BEGIN

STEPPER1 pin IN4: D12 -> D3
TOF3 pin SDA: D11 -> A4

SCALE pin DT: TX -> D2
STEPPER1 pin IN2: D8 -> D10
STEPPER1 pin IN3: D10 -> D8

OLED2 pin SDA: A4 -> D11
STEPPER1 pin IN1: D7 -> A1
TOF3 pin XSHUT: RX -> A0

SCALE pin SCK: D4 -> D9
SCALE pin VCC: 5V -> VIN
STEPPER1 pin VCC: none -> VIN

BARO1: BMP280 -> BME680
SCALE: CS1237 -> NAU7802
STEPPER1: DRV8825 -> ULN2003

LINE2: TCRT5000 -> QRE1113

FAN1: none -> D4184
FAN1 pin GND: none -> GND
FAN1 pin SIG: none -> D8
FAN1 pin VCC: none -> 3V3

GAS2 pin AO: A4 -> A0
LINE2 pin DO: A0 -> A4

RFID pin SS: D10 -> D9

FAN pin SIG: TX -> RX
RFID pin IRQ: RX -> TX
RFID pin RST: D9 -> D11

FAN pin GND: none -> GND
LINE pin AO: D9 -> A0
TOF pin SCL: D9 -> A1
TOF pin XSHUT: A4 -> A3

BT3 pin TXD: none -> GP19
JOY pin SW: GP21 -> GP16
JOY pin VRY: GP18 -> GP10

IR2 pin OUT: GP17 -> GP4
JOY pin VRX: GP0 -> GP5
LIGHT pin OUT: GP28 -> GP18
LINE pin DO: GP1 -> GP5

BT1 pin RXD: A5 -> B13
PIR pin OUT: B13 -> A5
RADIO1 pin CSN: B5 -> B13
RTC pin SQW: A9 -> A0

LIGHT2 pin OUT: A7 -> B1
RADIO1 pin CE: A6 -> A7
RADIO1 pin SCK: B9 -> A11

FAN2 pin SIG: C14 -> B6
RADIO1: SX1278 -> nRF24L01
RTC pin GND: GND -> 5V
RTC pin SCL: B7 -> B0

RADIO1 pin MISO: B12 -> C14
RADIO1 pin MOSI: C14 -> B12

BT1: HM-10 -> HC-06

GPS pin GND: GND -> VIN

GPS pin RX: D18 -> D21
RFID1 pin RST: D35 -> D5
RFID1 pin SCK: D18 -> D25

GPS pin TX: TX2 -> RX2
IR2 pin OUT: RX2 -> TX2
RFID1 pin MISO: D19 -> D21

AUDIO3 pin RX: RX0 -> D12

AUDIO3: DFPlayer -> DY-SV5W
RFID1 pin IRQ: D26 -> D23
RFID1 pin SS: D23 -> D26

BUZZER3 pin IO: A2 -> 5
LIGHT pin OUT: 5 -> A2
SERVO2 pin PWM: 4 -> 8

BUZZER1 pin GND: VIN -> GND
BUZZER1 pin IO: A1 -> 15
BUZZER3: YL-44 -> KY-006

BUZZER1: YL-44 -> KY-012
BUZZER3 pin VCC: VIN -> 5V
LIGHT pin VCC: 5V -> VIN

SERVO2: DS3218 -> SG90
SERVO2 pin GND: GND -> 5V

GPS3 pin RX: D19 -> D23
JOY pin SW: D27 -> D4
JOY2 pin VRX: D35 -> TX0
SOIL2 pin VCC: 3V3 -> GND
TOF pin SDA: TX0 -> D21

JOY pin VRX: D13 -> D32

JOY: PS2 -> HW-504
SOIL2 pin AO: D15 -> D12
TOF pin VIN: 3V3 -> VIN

END

TASK TO COMPLETE: Print exactly, and only, the lines from the line containing "IR2 pin OUT: RX2 -> TX2" through the final line of the records, both included.

WRITTEN SOLUTION:
IR2 pin OUT: RX2 -> TX2
RFID1 pin MISO: D19 -> D21

AUDIO3 pin RX: RX0 -> D12

AUDIO3: DFPlayer -> DY-SV5W
RFID1 pin IRQ: D26 -> D23
RFID1 pin SS: D23 -> D26

BUZZER3 pin IO: A2 -> 5
LIGHT pin OUT: 5 -> A2
SERVO2 pin PWM: 4 -> 8

BUZZER1 pin GND: VIN -> GND
BUZZER1 pin IO: A1 -> 15
BUZZER3: YL-44 -> KY-006

BUZZER1: YL-44 -> KY-012
BUZZER3 pin VCC: VIN -> 5V
LIGHT pin VCC: 5V -> VIN

SERVO2: DS3218 -> SG90
SERVO2 pin GND: GND -> 5V

GPS3 pin RX: D19 -> D23
JOY pin SW: D27 -> D4
JOY2 pin VRX: D35 -> TX0
SOIL2 pin VCC: 3V3 -> GND
TOF pin SDA: TX0 -> D21

JOY pin VRX: D13 -> D32

JOY: PS2 -> HW-504
SOIL2 pin AO: D15 -> D12
TOF pin VIN: 3V3 -> VIN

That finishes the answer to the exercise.